● **TRY IT**
Only the lines from the one bearing "white star: (151, 183) -> (117, 131), moved" through the end of the entries should be output, exactly as they stand, and pictures should be skipped.

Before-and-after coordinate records
· · · · ·
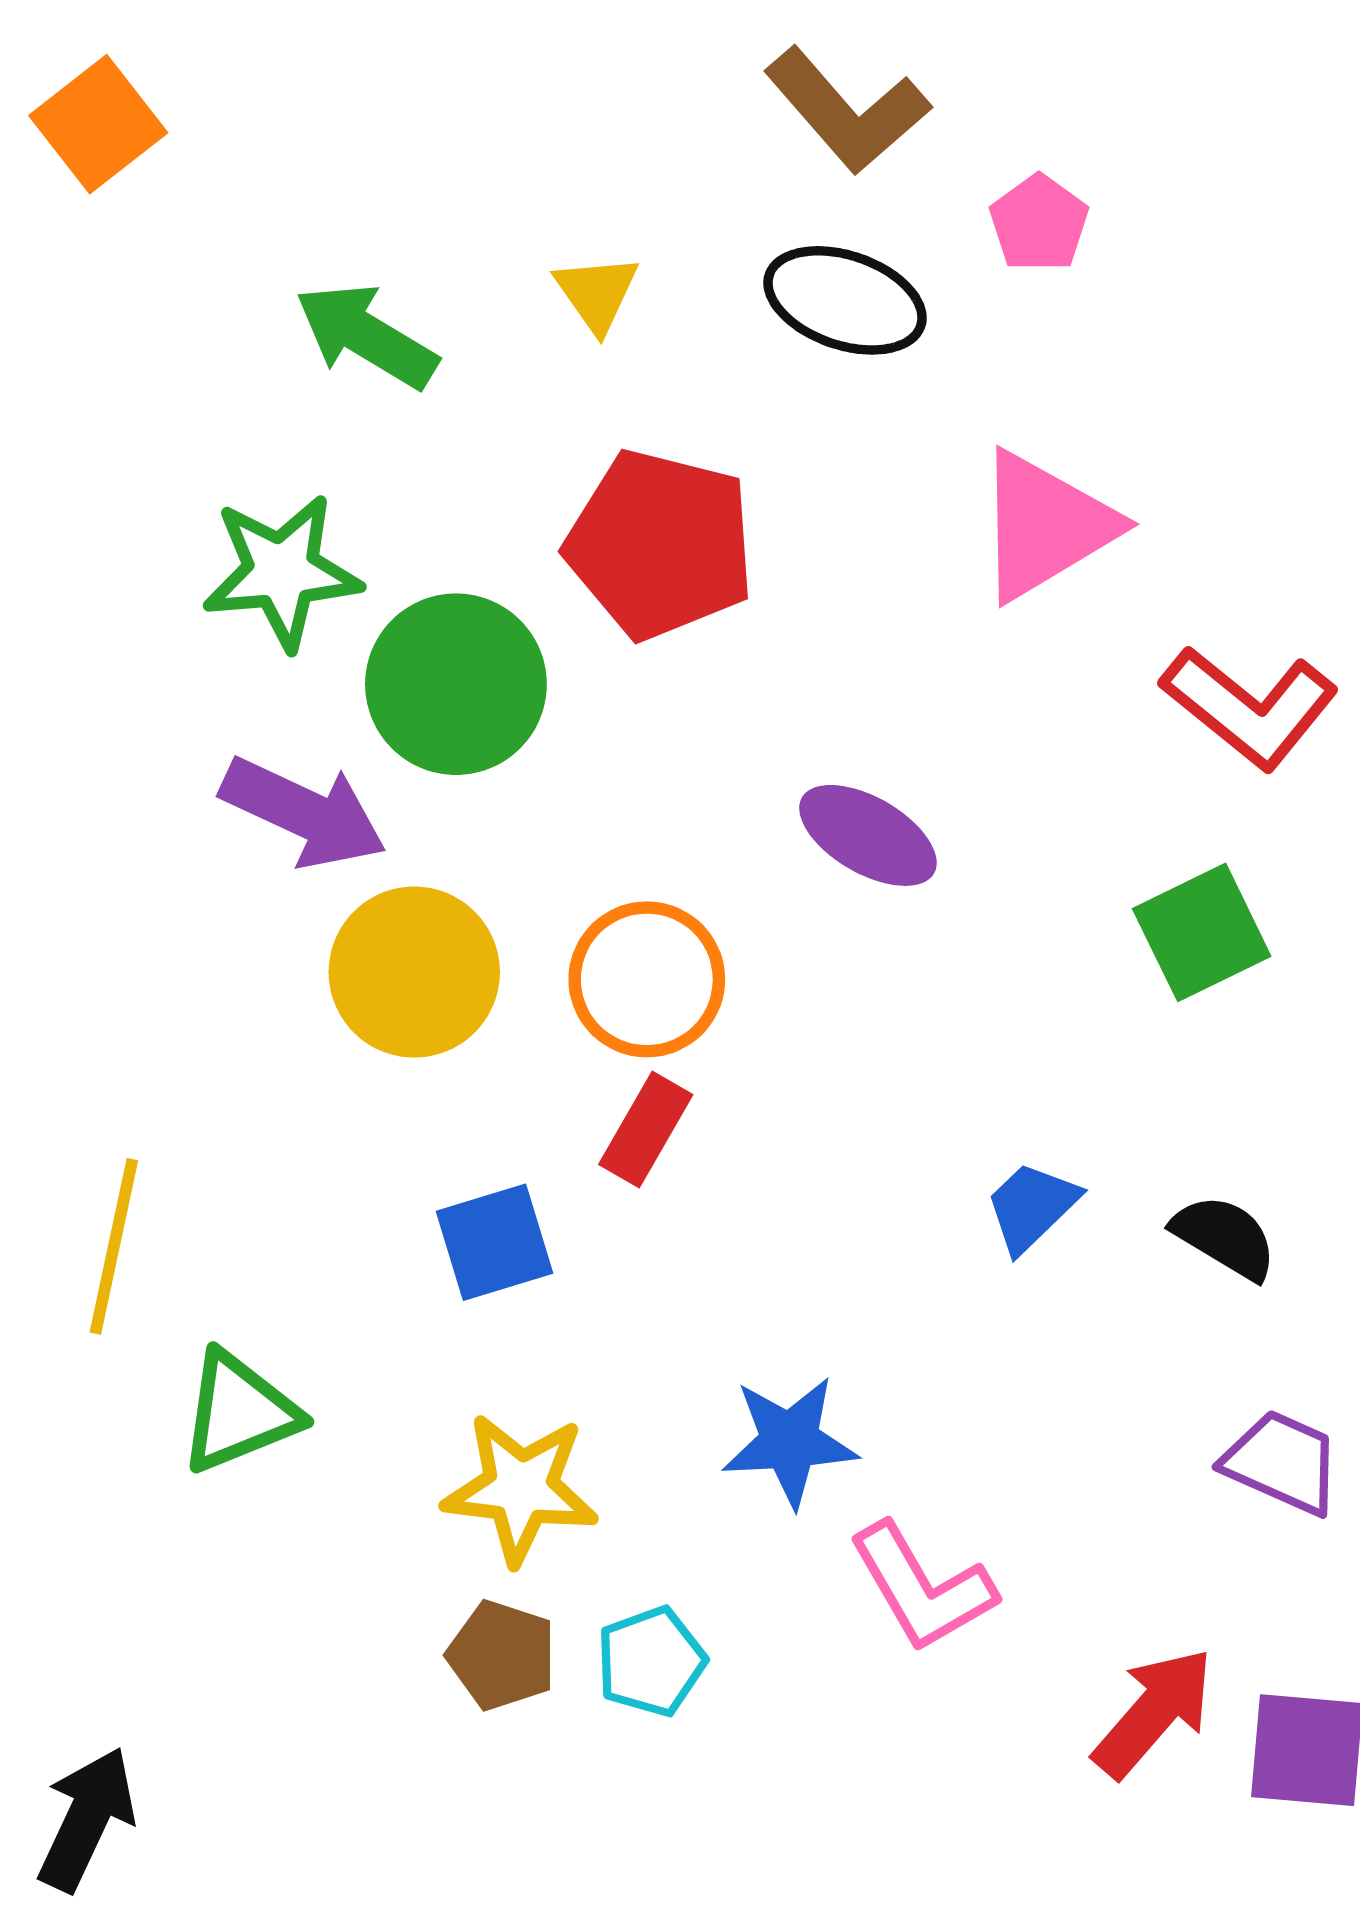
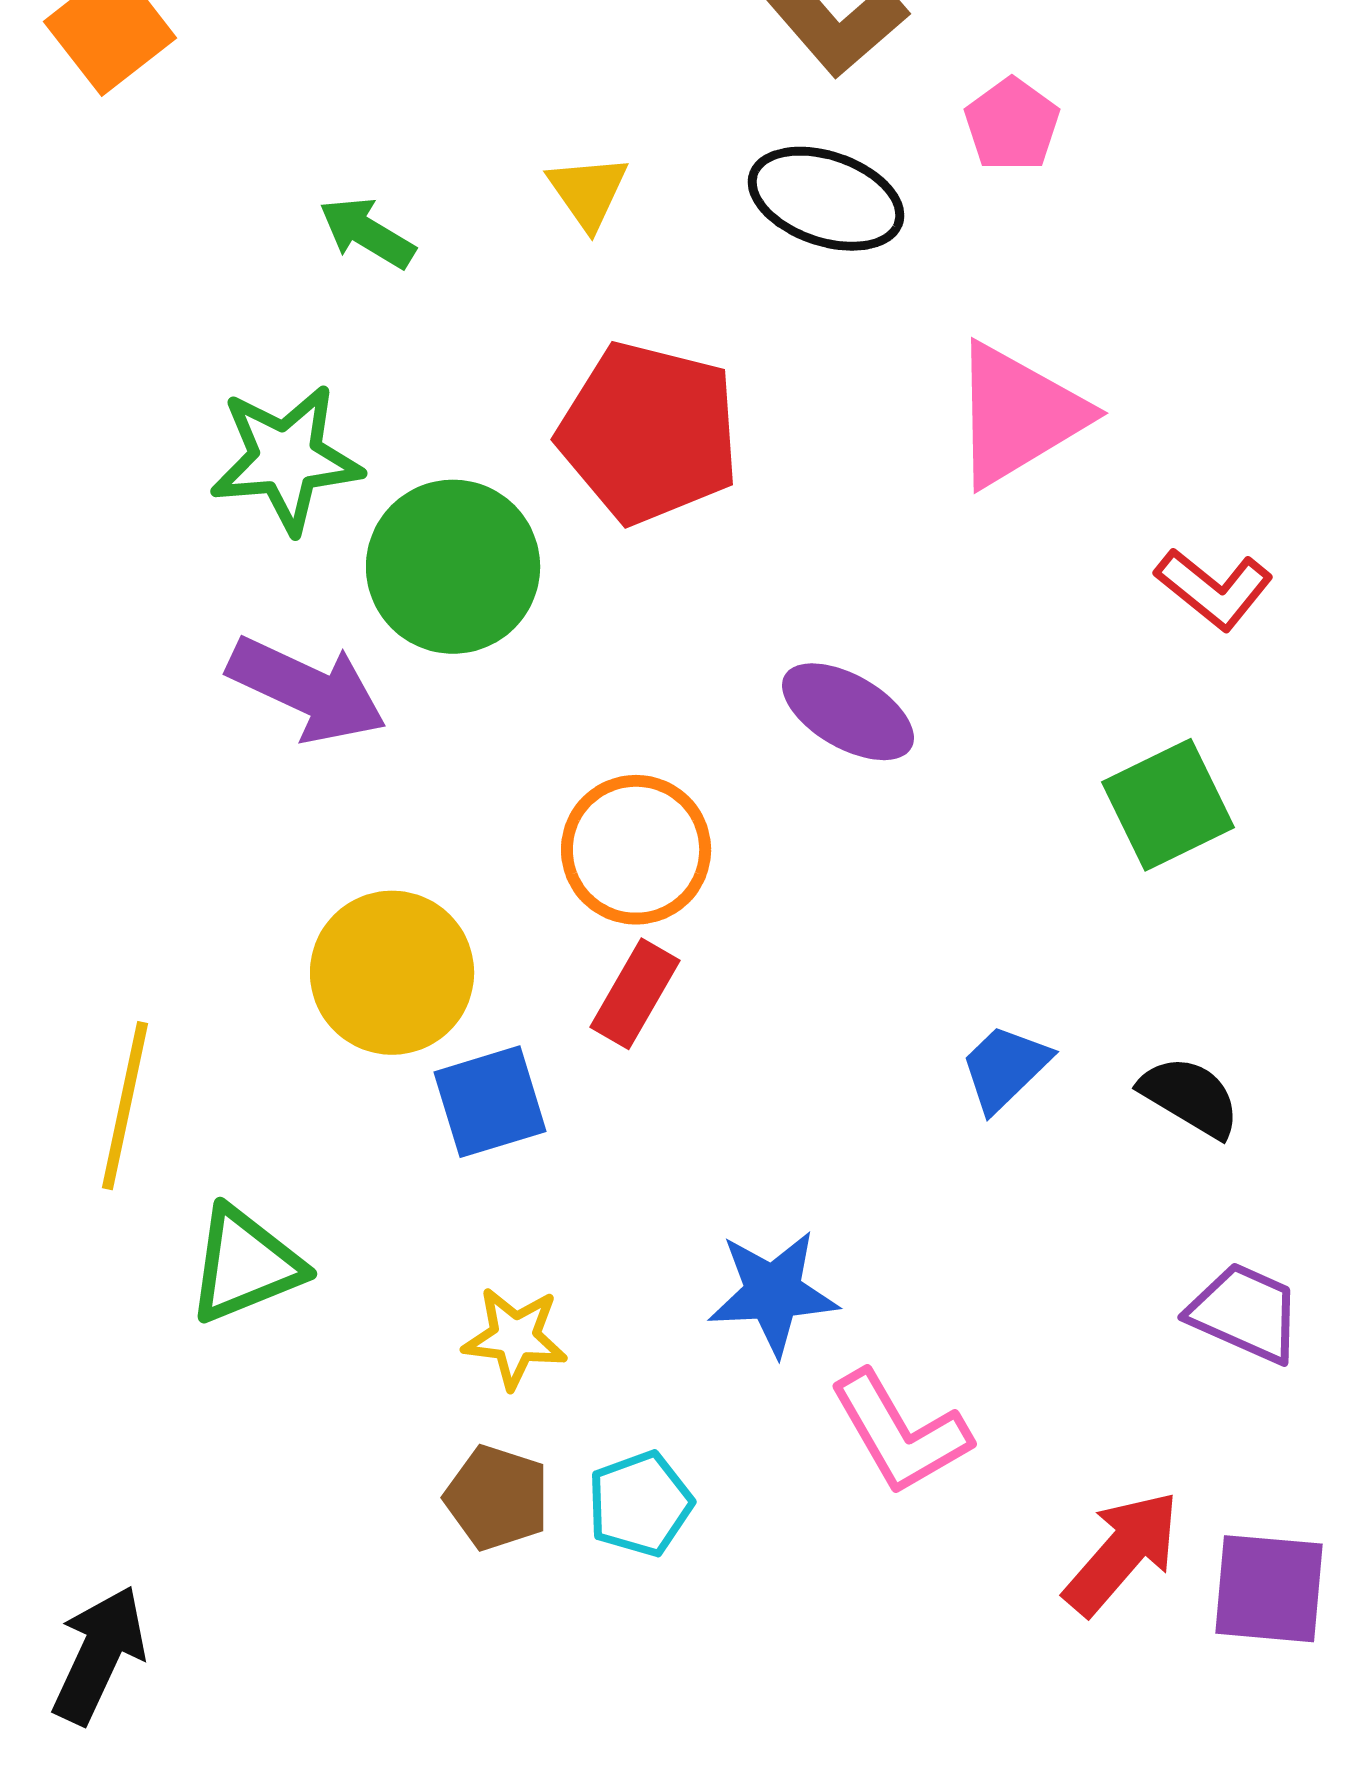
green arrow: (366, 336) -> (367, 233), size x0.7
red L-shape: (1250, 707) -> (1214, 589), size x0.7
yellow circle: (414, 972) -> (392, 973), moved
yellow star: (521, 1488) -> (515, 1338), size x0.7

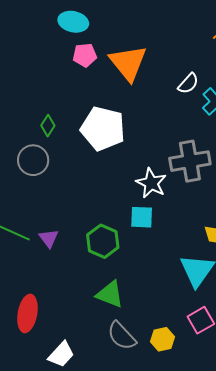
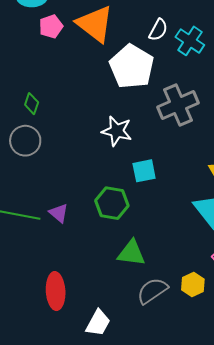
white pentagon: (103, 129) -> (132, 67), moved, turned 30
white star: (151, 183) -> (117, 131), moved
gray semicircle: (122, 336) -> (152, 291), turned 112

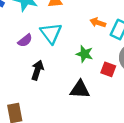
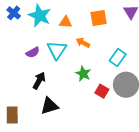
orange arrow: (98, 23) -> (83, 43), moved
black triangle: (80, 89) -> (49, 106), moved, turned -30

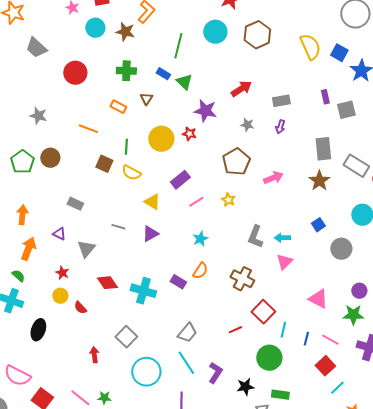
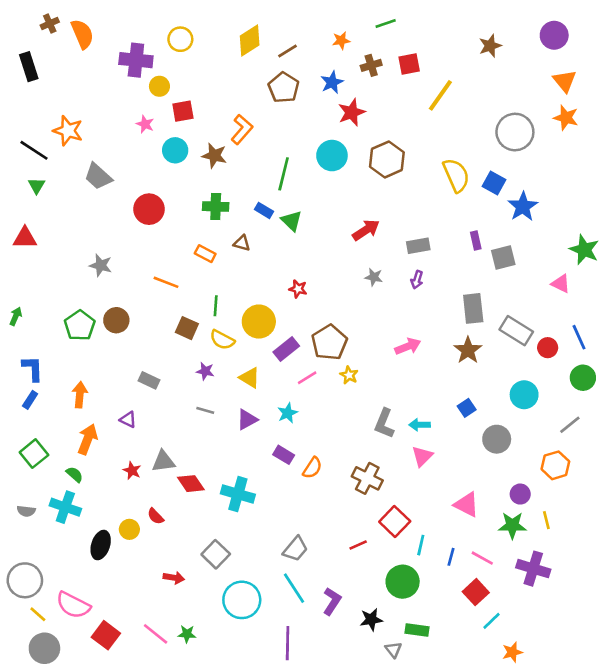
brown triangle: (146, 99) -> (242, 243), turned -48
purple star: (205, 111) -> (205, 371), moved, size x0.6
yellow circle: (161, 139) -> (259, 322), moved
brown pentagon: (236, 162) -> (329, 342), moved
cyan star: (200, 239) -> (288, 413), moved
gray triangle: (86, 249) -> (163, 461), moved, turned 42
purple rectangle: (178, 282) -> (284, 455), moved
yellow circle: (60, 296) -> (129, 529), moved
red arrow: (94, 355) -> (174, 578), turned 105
· · · · ·
● **EXERCISE SOLUTION**
white star: (151, 183) -> (117, 131), moved
gray semicircle: (122, 336) -> (152, 291), turned 112

orange arrow: (98, 23) -> (83, 43), moved
black triangle: (80, 89) -> (49, 106), moved, turned -30

brown triangle: (146, 99) -> (242, 243), turned -48
purple star: (205, 111) -> (205, 371), moved, size x0.6
yellow circle: (161, 139) -> (259, 322), moved
brown pentagon: (236, 162) -> (329, 342), moved
cyan star: (200, 239) -> (288, 413), moved
gray triangle: (86, 249) -> (163, 461), moved, turned 42
purple rectangle: (178, 282) -> (284, 455), moved
yellow circle: (60, 296) -> (129, 529), moved
red arrow: (94, 355) -> (174, 578), turned 105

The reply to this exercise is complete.